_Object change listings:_
----------------------------------------

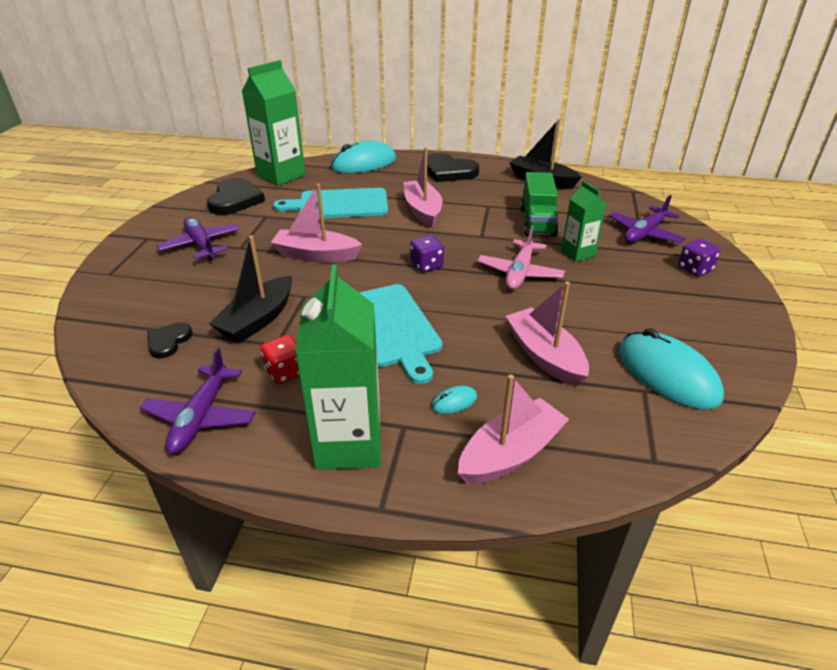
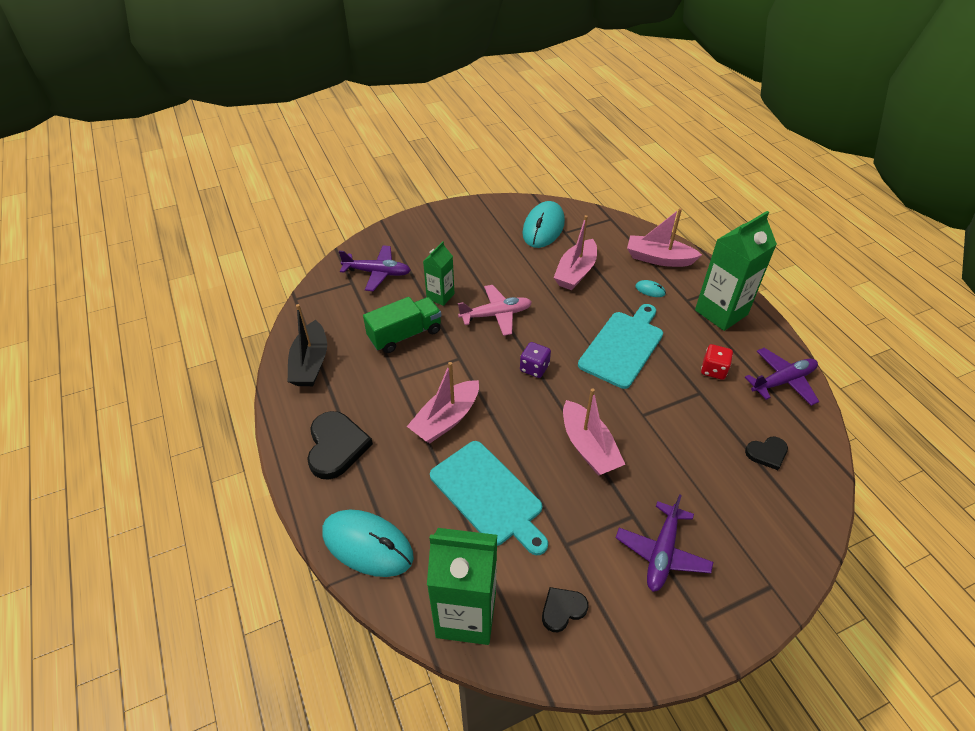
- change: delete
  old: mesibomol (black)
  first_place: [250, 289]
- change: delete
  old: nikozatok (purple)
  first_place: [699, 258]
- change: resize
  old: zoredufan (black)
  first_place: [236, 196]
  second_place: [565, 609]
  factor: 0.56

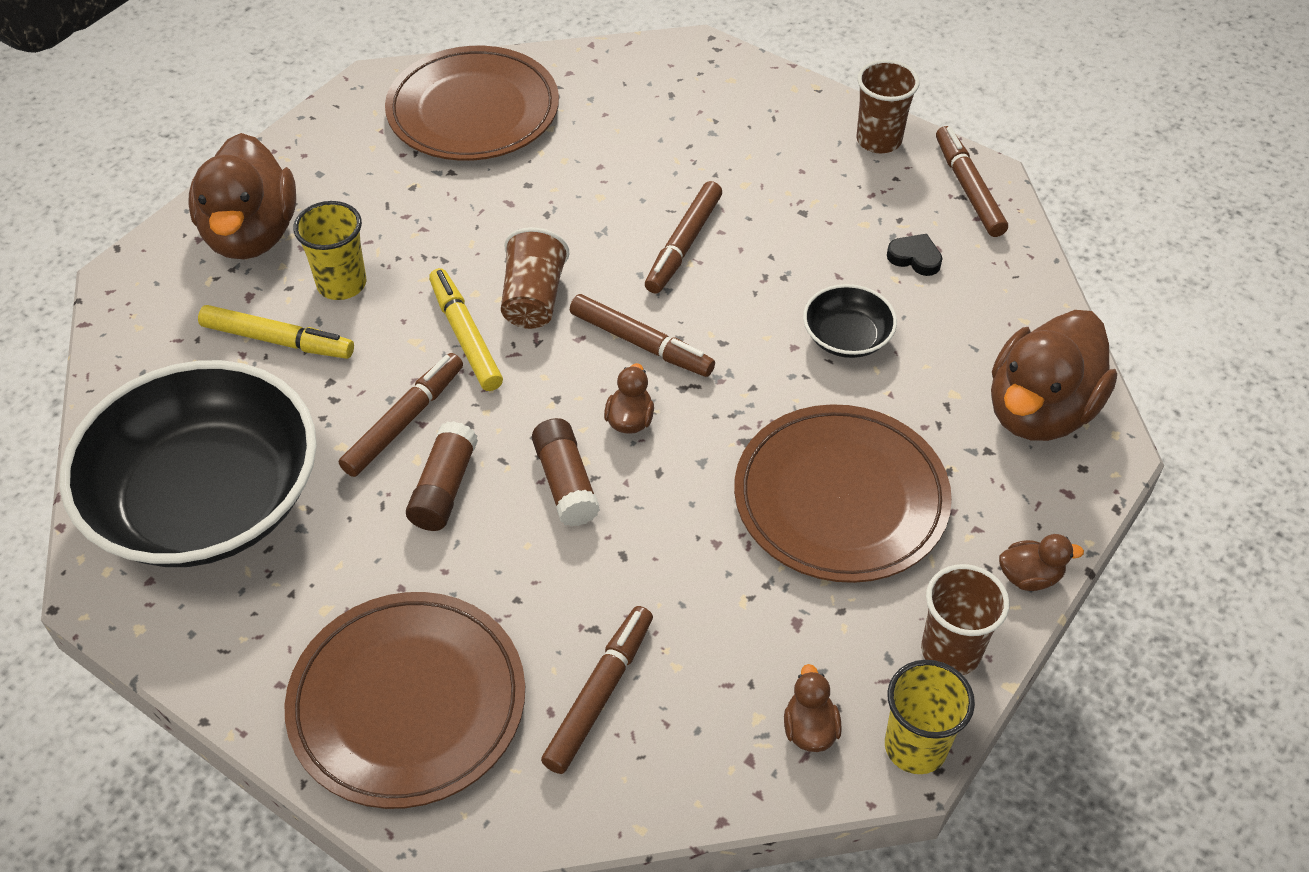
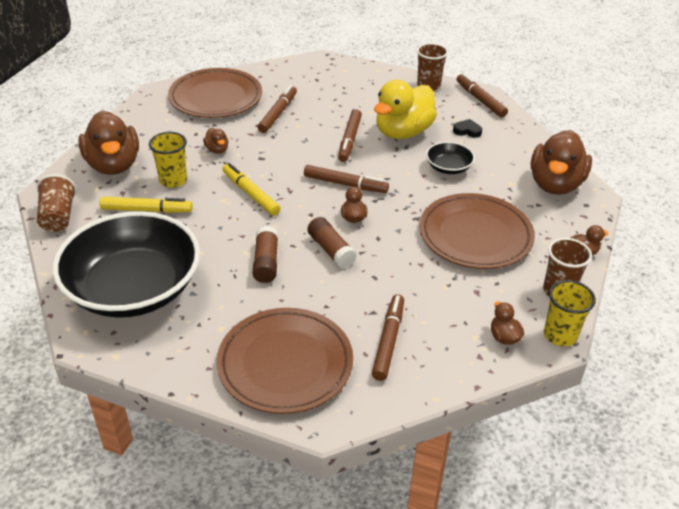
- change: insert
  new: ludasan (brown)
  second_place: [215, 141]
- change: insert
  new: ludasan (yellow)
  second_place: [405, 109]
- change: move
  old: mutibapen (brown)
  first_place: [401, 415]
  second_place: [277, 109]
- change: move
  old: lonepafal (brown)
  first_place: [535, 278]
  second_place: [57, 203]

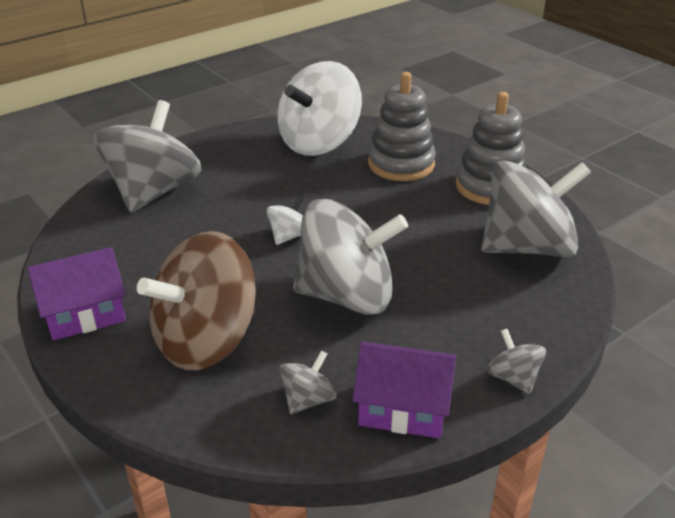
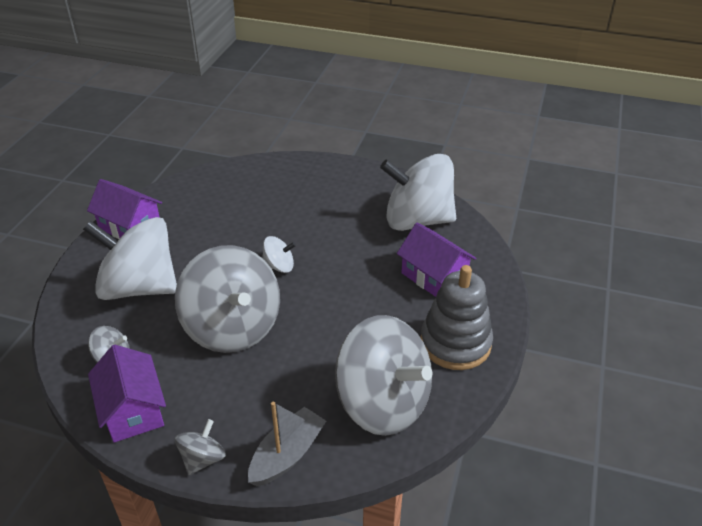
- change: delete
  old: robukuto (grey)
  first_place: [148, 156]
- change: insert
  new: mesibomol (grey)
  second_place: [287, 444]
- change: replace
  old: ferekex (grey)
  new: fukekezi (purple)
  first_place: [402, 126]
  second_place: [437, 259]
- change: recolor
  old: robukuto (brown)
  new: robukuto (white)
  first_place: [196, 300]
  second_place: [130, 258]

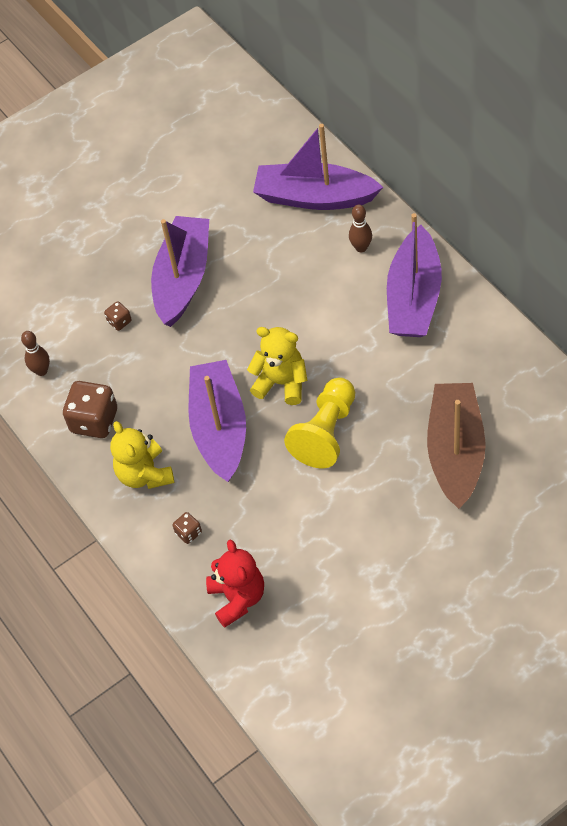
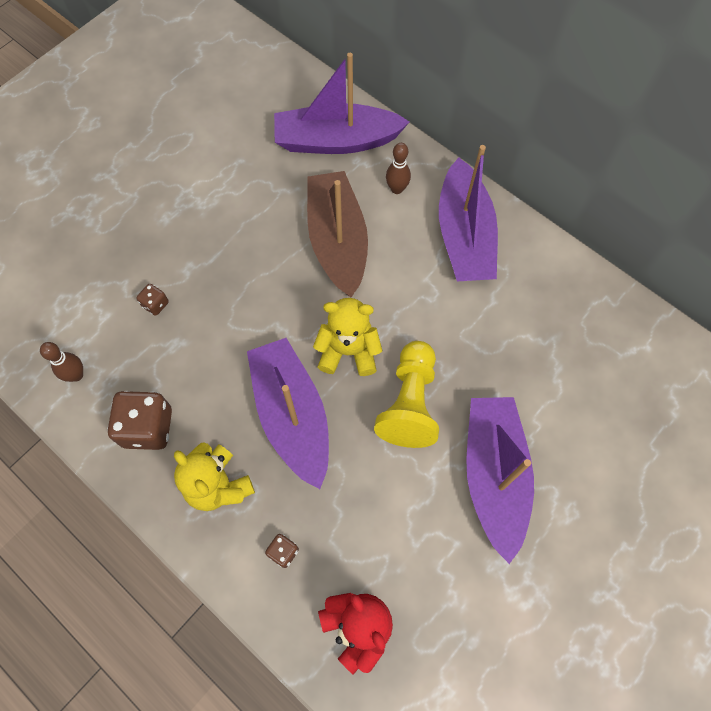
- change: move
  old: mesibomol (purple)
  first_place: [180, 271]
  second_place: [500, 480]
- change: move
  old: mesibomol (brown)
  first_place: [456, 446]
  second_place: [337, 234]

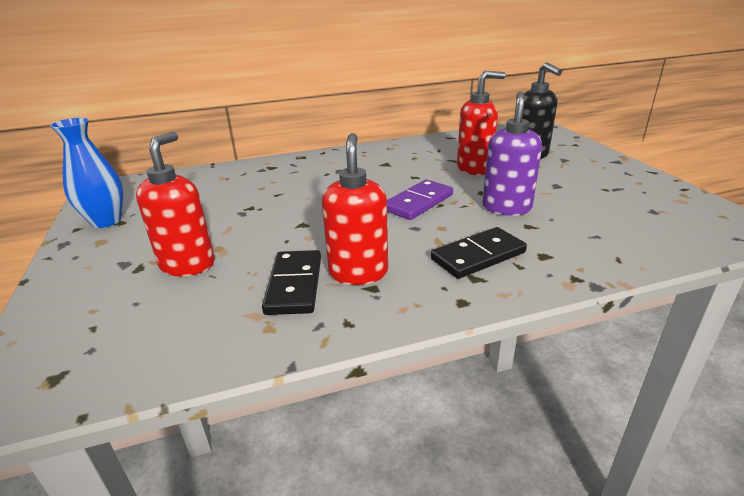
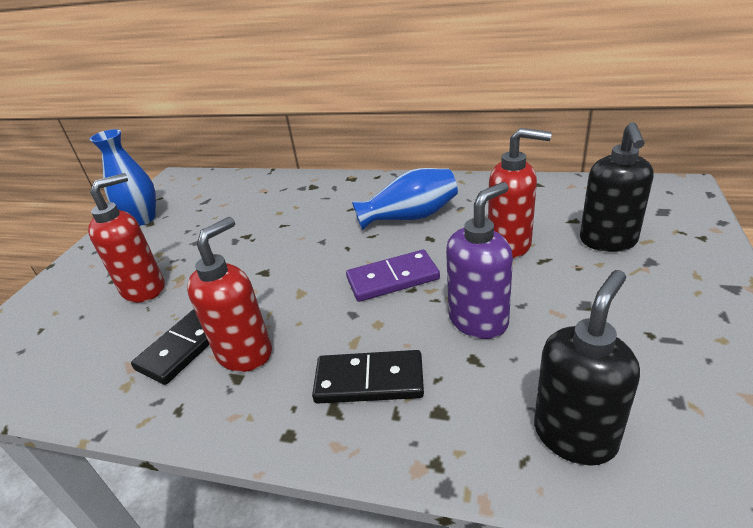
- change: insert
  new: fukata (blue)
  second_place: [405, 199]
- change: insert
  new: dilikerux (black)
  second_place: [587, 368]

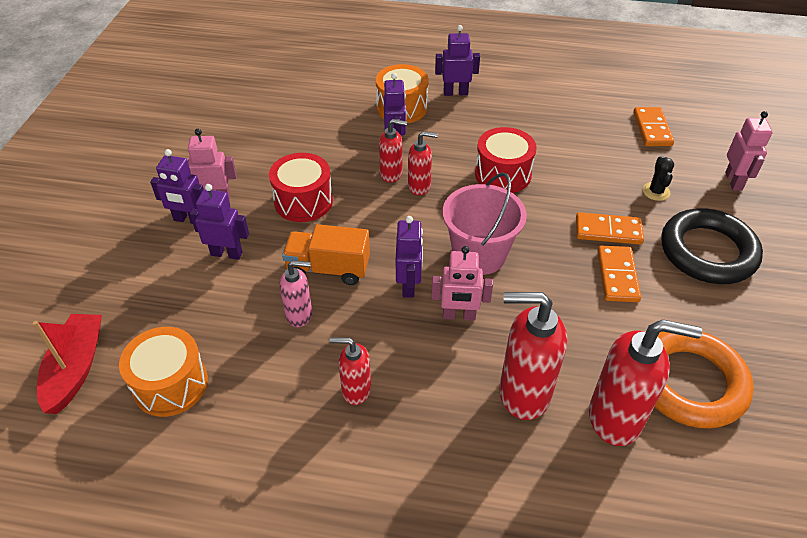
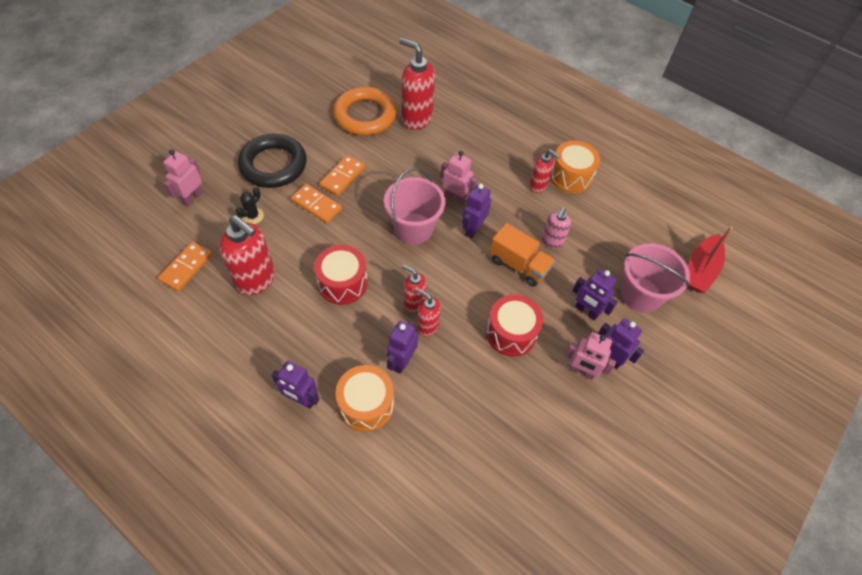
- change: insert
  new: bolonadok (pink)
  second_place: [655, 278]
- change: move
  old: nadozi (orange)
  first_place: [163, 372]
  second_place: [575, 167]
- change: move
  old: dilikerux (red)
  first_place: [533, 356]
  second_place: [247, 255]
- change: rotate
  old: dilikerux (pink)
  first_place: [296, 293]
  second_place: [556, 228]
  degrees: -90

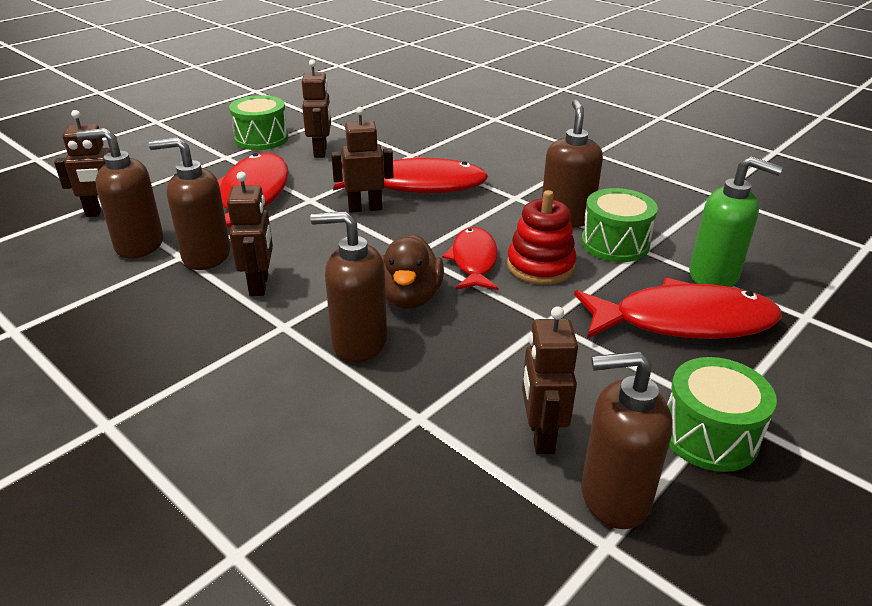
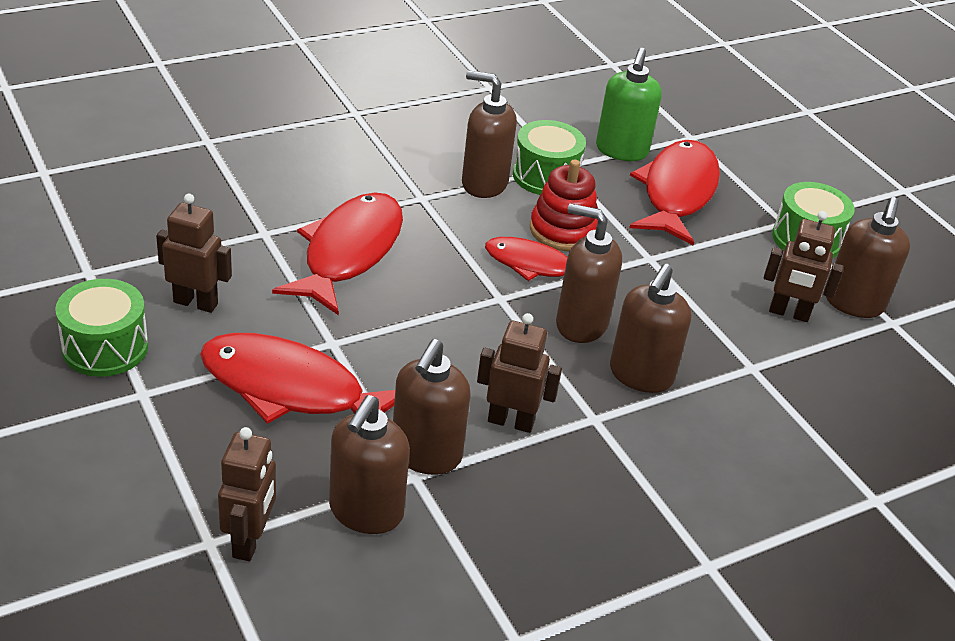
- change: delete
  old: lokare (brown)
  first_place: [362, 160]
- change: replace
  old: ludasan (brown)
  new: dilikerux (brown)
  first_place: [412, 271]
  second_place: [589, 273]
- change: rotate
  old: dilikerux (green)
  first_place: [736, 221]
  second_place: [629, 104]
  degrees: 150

----------------------------------------

_WORK INSTRUCTIONS:_ Restate word for word only the lines above from the line containing "- change: resize" to the line containing "second_place: [565, 609]", both of them included.

_TASK OUTPUT:_
- change: resize
  old: zoredufan (black)
  first_place: [236, 196]
  second_place: [565, 609]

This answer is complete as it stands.